Try it: If an entry holds a picture, leave that picture out and reproduce everything else exactly.

Dataset records:
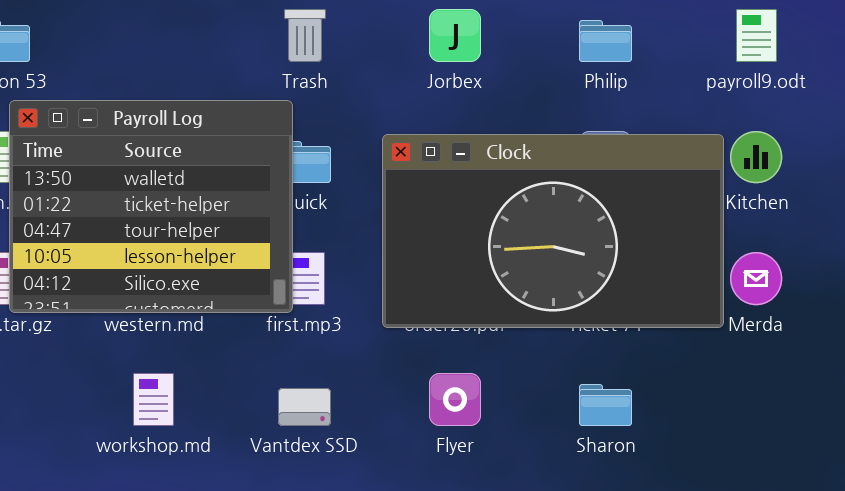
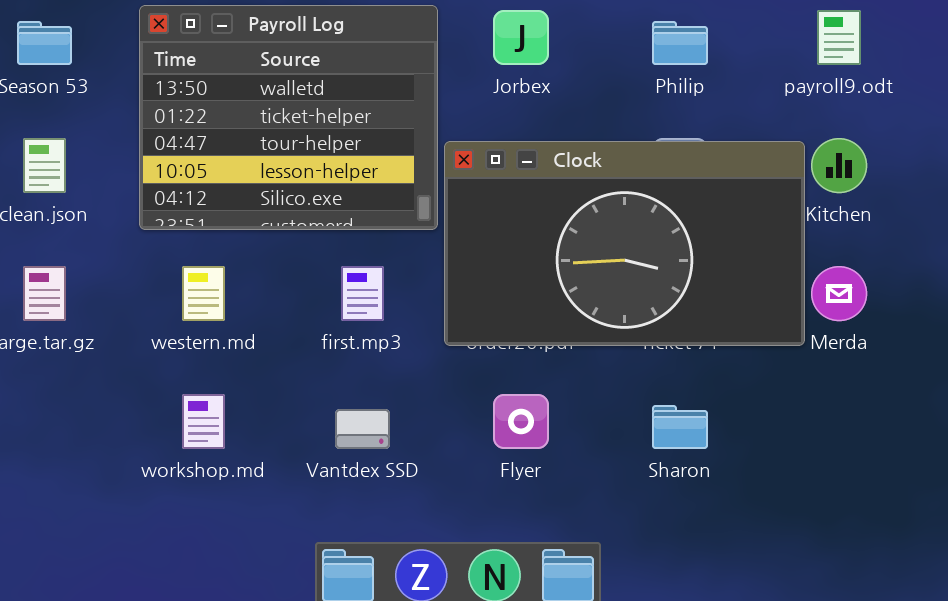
Payroll Log: [9,100,293,313] -> [139,5,438,230], moved

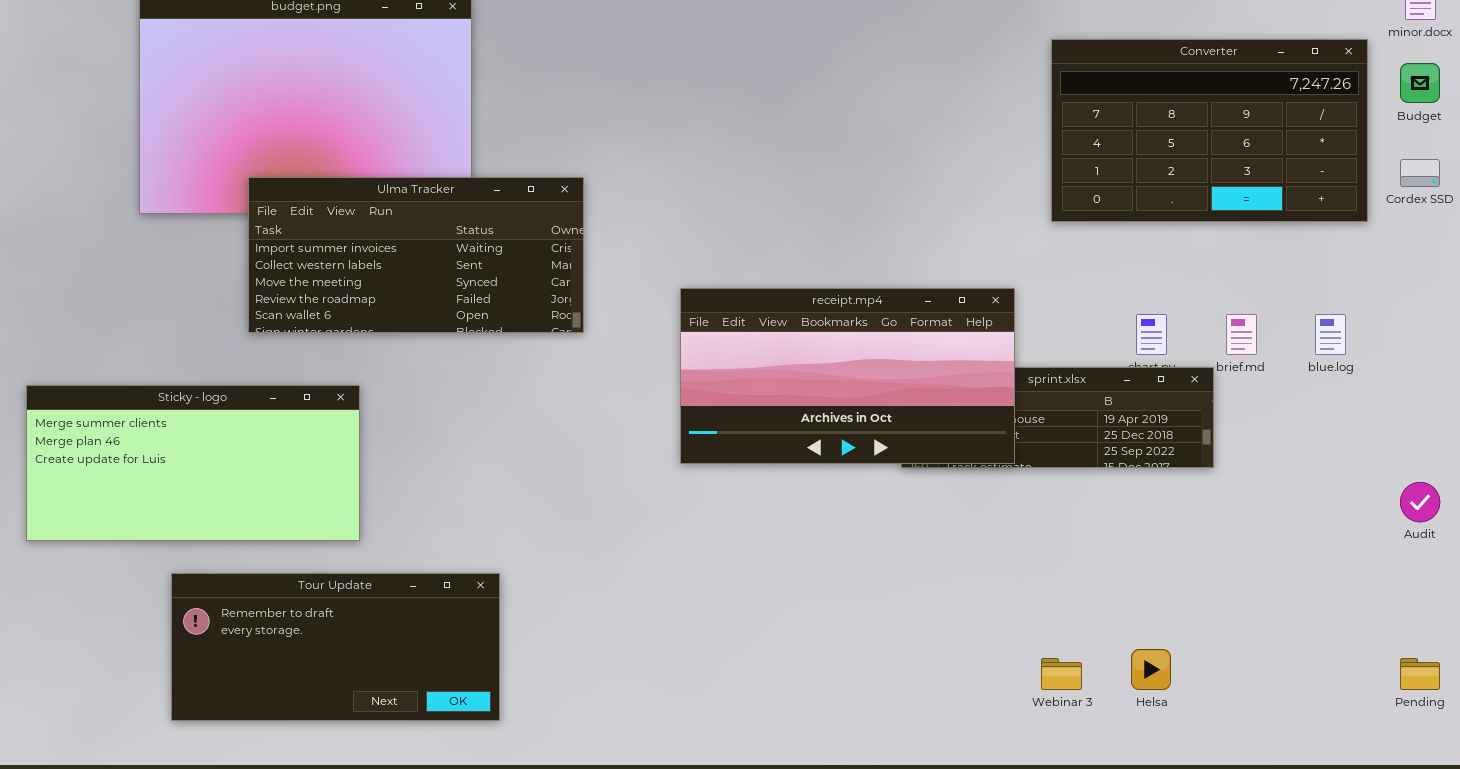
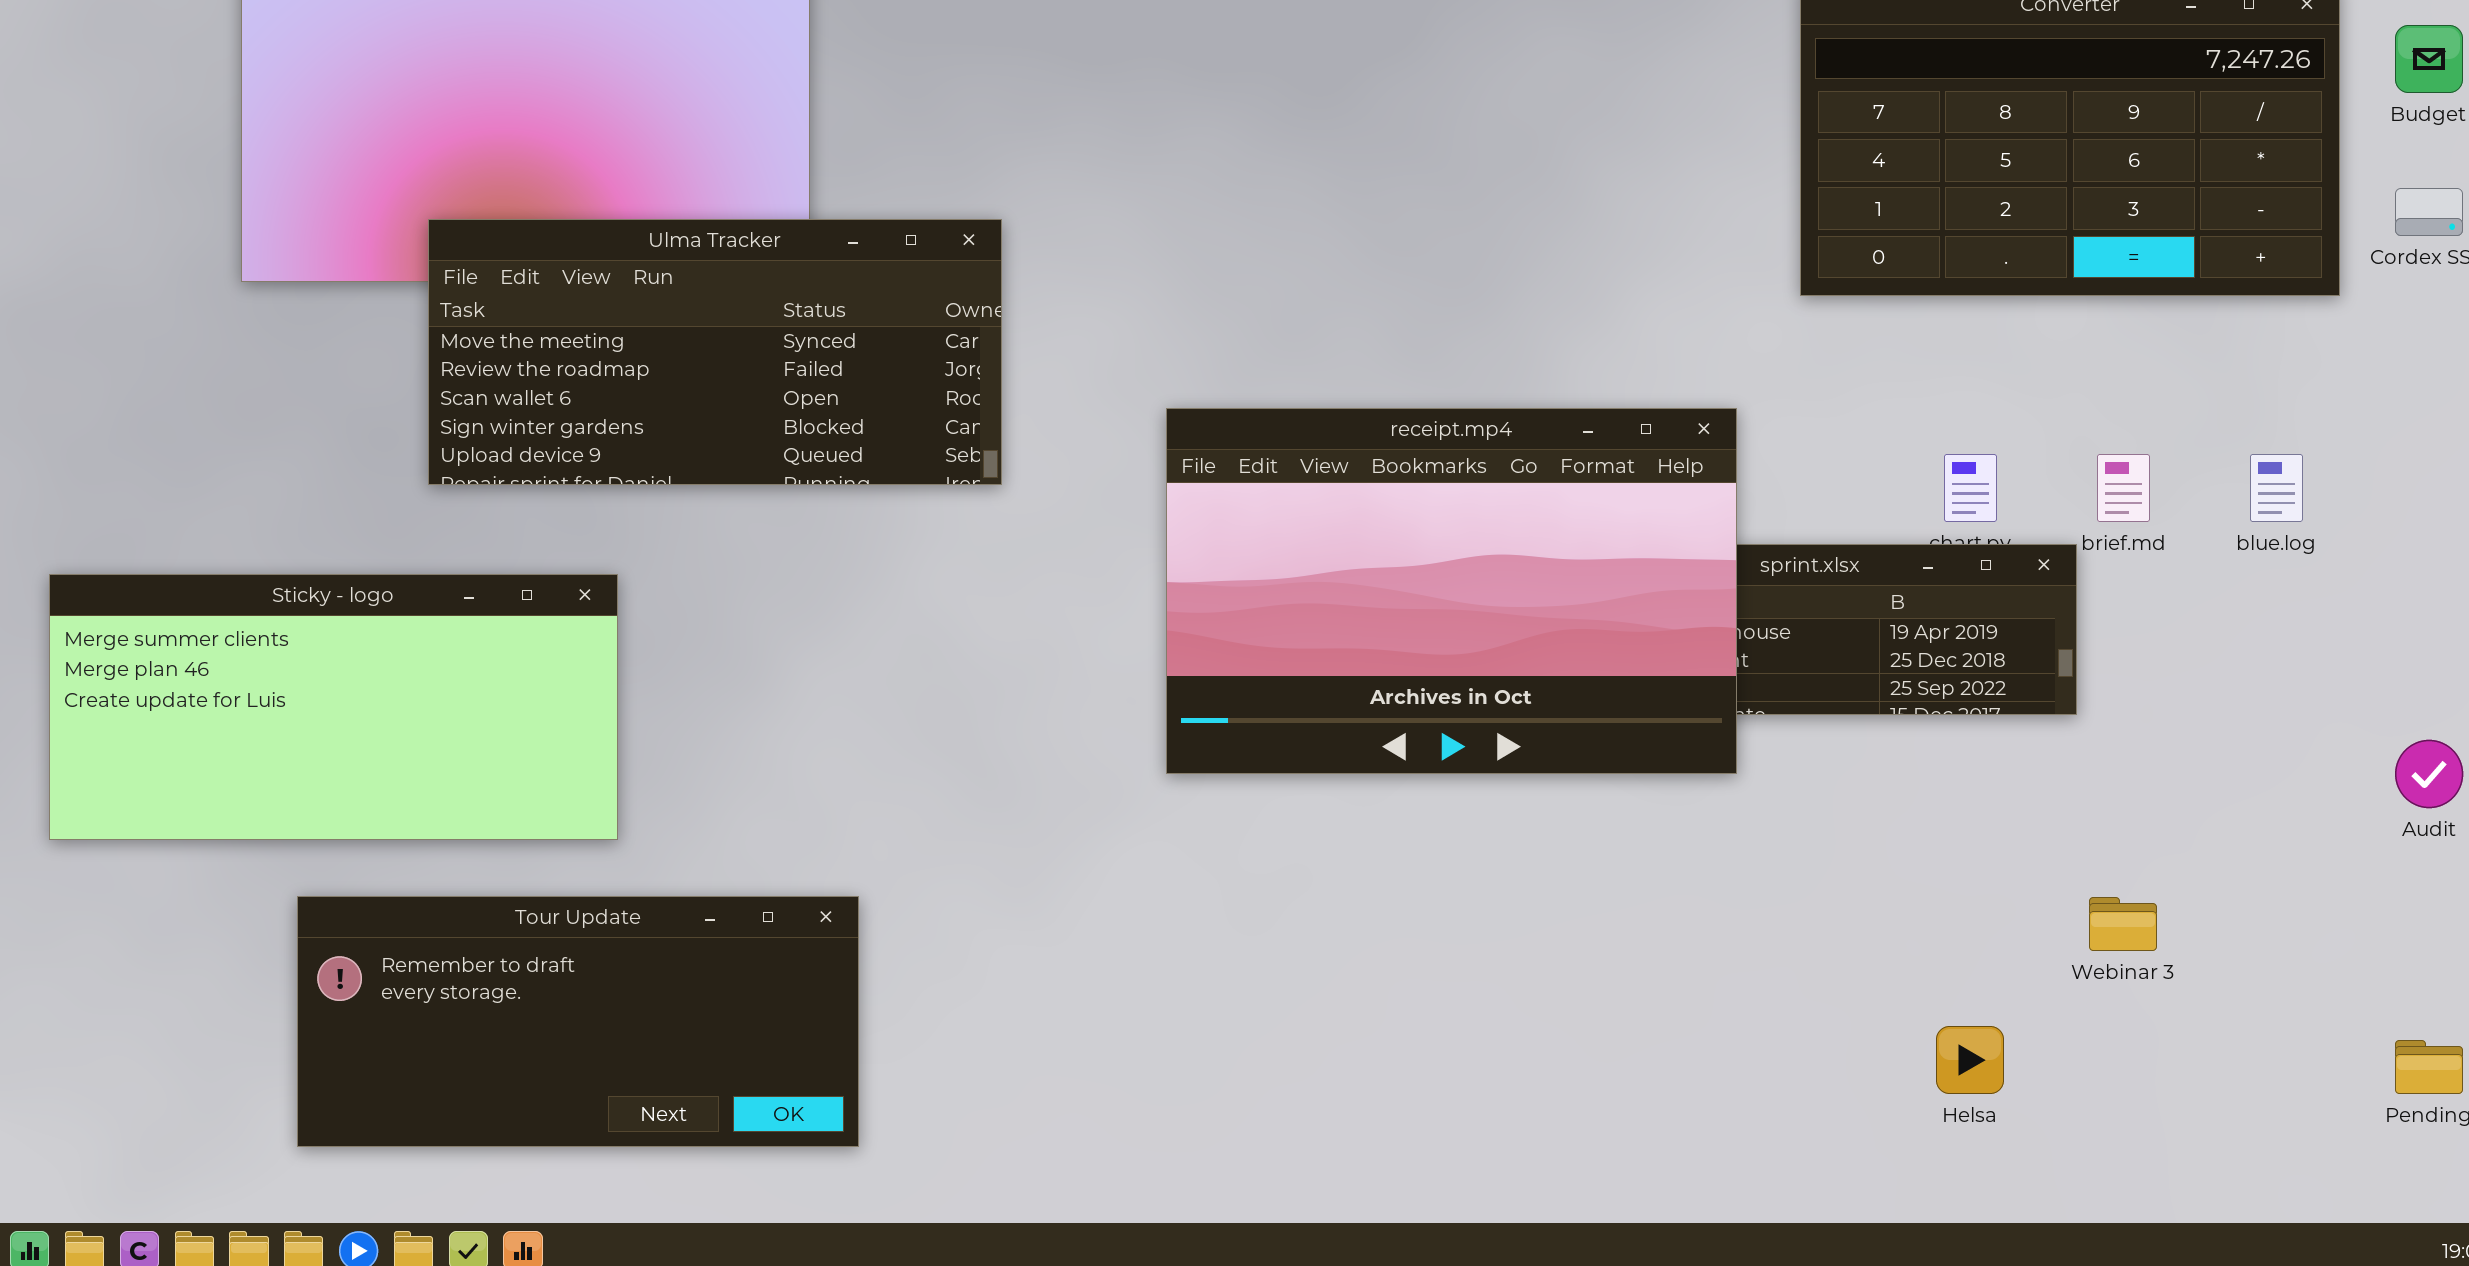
Ulma Tracker: [248,177,584,333] -> [428,219,1002,485], scrolled down 2 rows
receipt.mp4: [680,288,1015,464] -> [1166,408,1737,774], resized
Webinar 3: [1041,658,1082,690] -> [2089,897,2157,951], moved

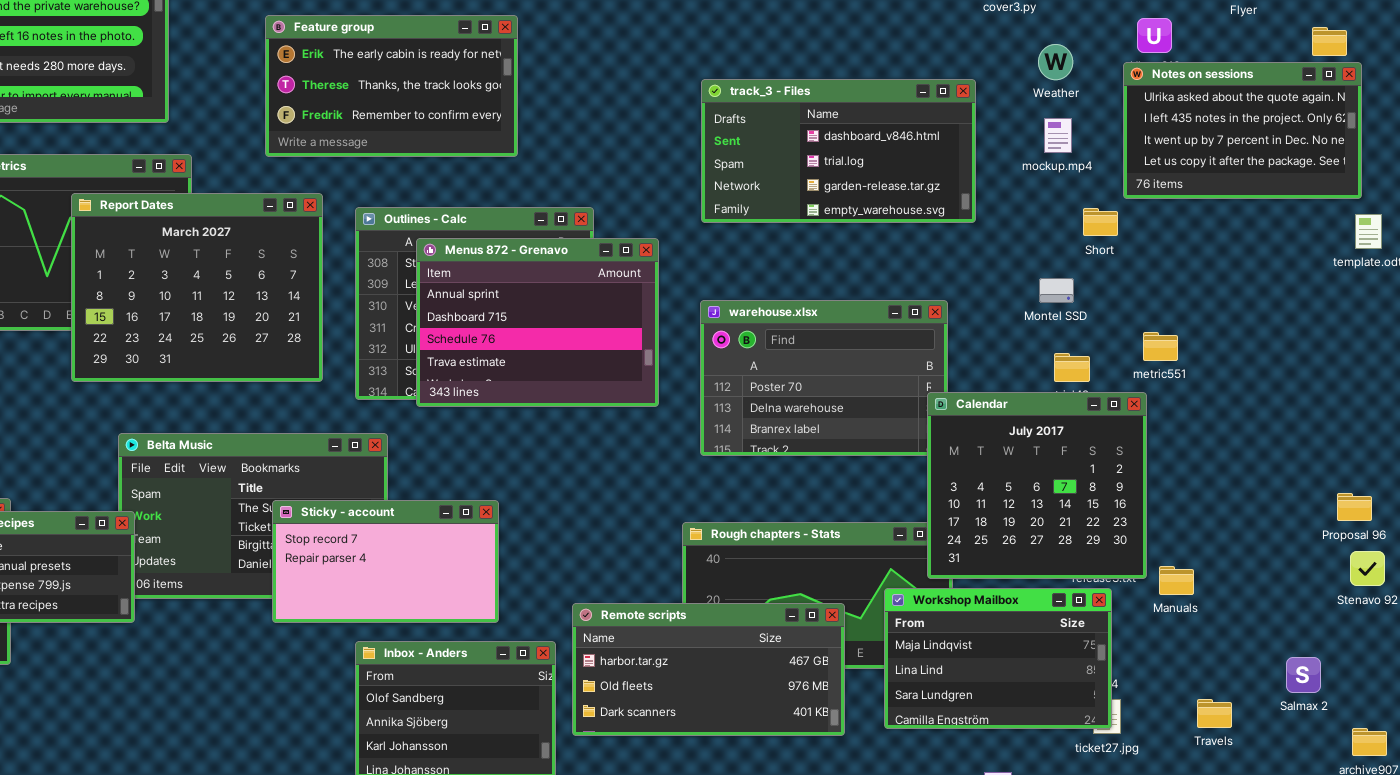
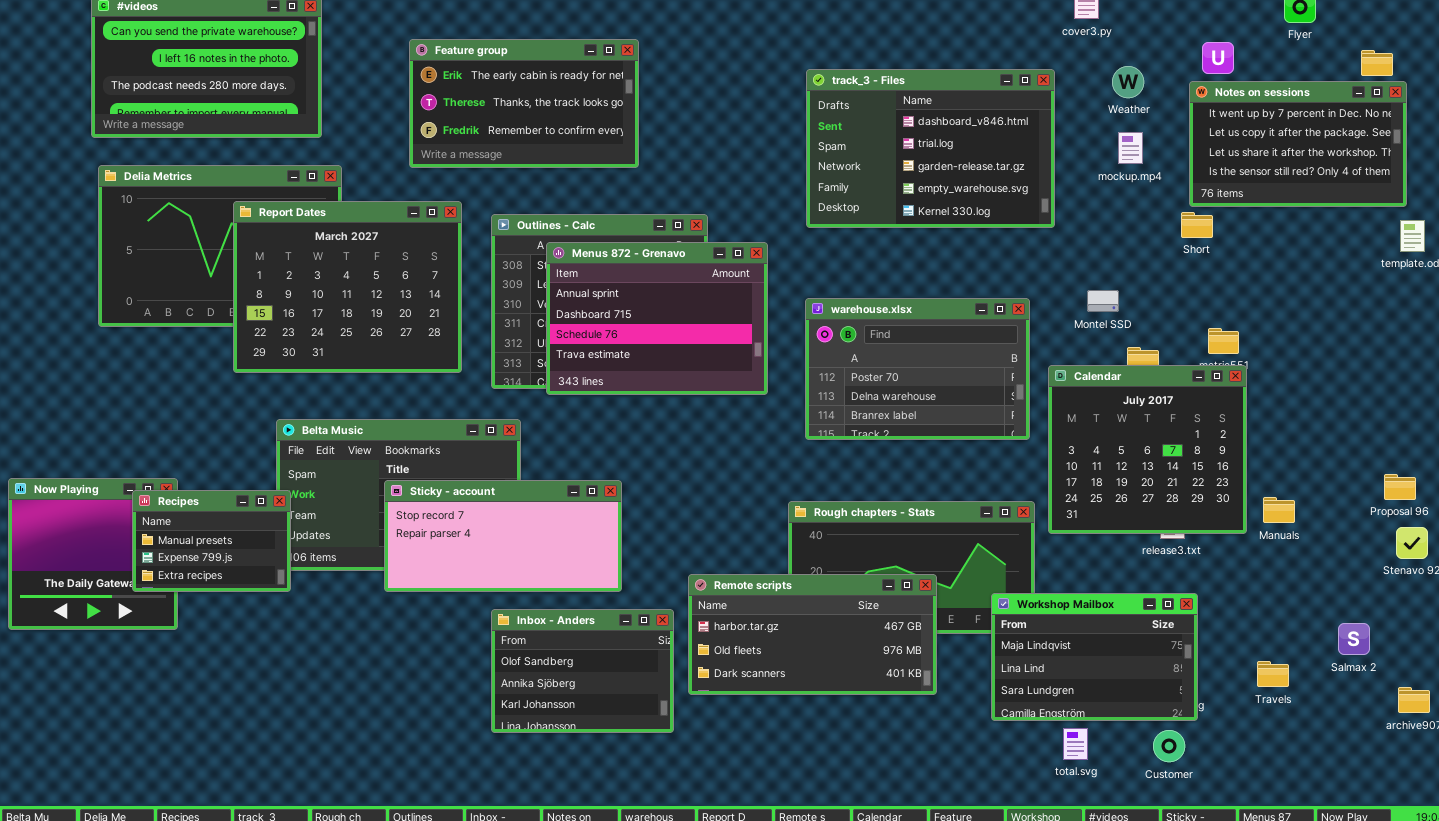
Notes on sessions: [1123,62,1362,199] -> [1189,81,1407,207], scrolled down 2 rows
track_3 - Files: [701,79,976,223] -> [806,69,1055,228], resized
Short: [1083,208,1118,236] -> [1181,212,1213,238], moved
Montel SSD: [1039,278,1074,303] -> [1087,290,1119,312], moved
Calendar: [927,392,1147,579] -> [1048,365,1247,534], moved
Sticky - account: [272,500,499,623] -> [384,480,622,592], resized
Manuals: [1159,566,1194,595] -> [1263,497,1295,523], moved
Workshop Mailbox: [884,588,1112,729] -> [991,593,1198,721], moved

Exercise output:
Payroll Log: [9,100,293,313] -> [139,5,438,230], moved

Ulma Tracker: [248,177,584,333] -> [428,219,1002,485], scrolled down 2 rows
receipt.mp4: [680,288,1015,464] -> [1166,408,1737,774], resized
Webinar 3: [1041,658,1082,690] -> [2089,897,2157,951], moved

Notes on sessions: [1123,62,1362,199] -> [1189,81,1407,207], scrolled down 2 rows
track_3 - Files: [701,79,976,223] -> [806,69,1055,228], resized
Short: [1083,208,1118,236] -> [1181,212,1213,238], moved
Montel SSD: [1039,278,1074,303] -> [1087,290,1119,312], moved
Calendar: [927,392,1147,579] -> [1048,365,1247,534], moved
Sticky - account: [272,500,499,623] -> [384,480,622,592], resized
Manuals: [1159,566,1194,595] -> [1263,497,1295,523], moved
Workshop Mailbox: [884,588,1112,729] -> [991,593,1198,721], moved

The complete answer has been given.